• Task item
Restate the listing below word for word; no pictures belong in the copy.

• Dataset section
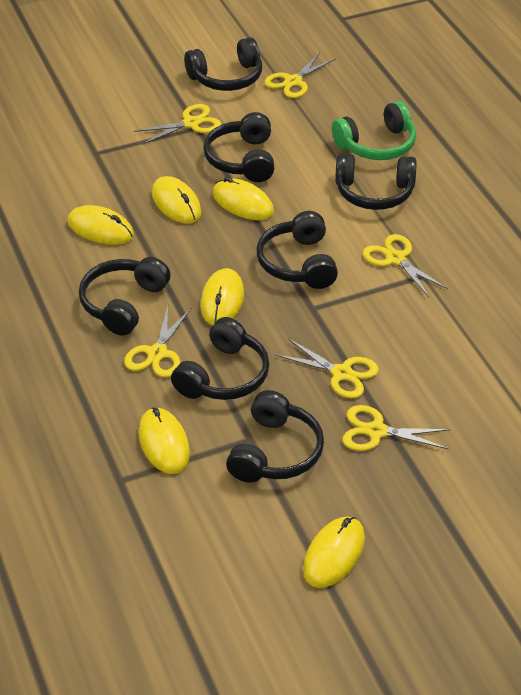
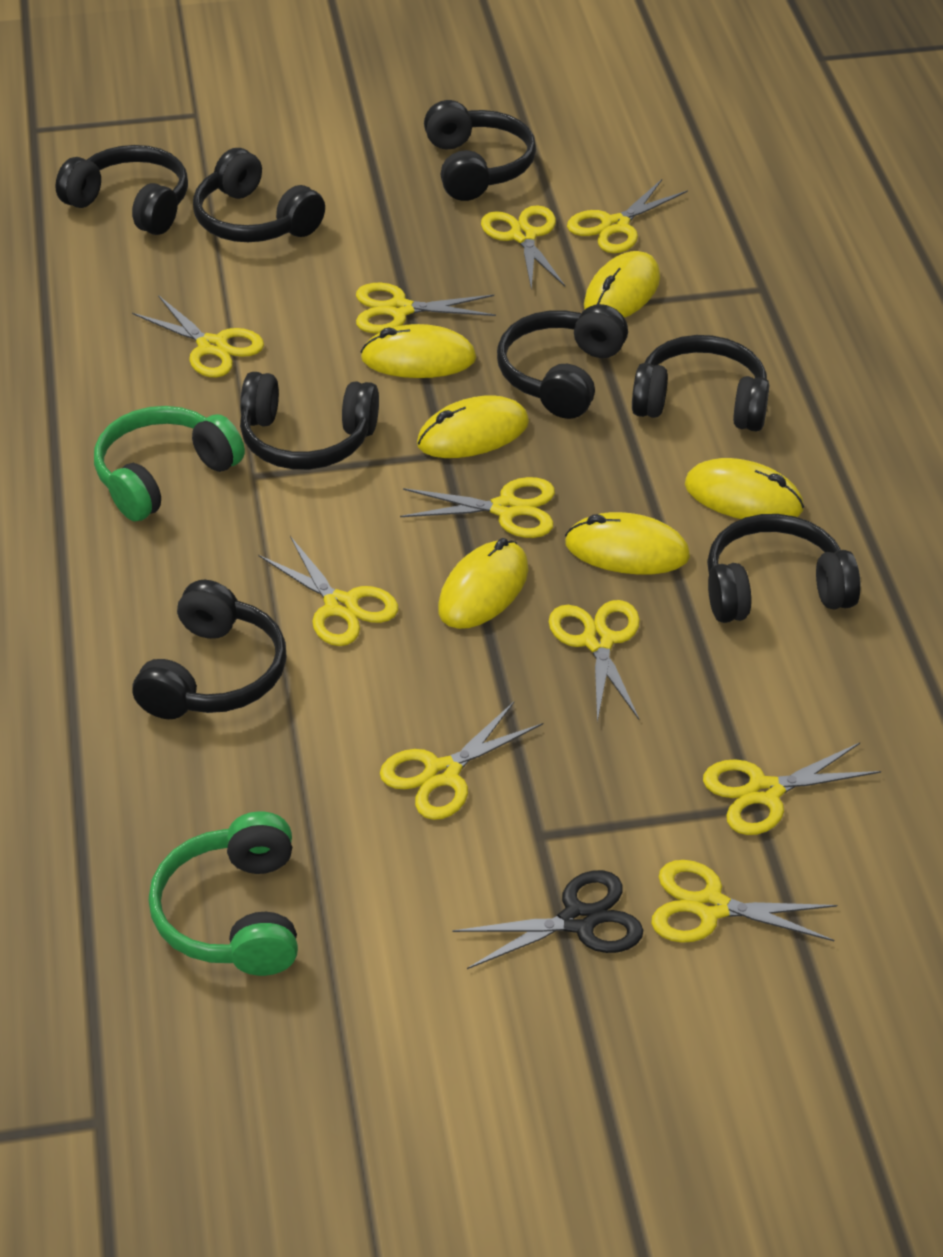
black headphones: 7 -> 8
black scissors: 0 -> 1
green headphones: 1 -> 2
yellow scissors: 6 -> 10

• The answer
black headphones: 7 -> 8
black scissors: 0 -> 1
green headphones: 1 -> 2
yellow scissors: 6 -> 10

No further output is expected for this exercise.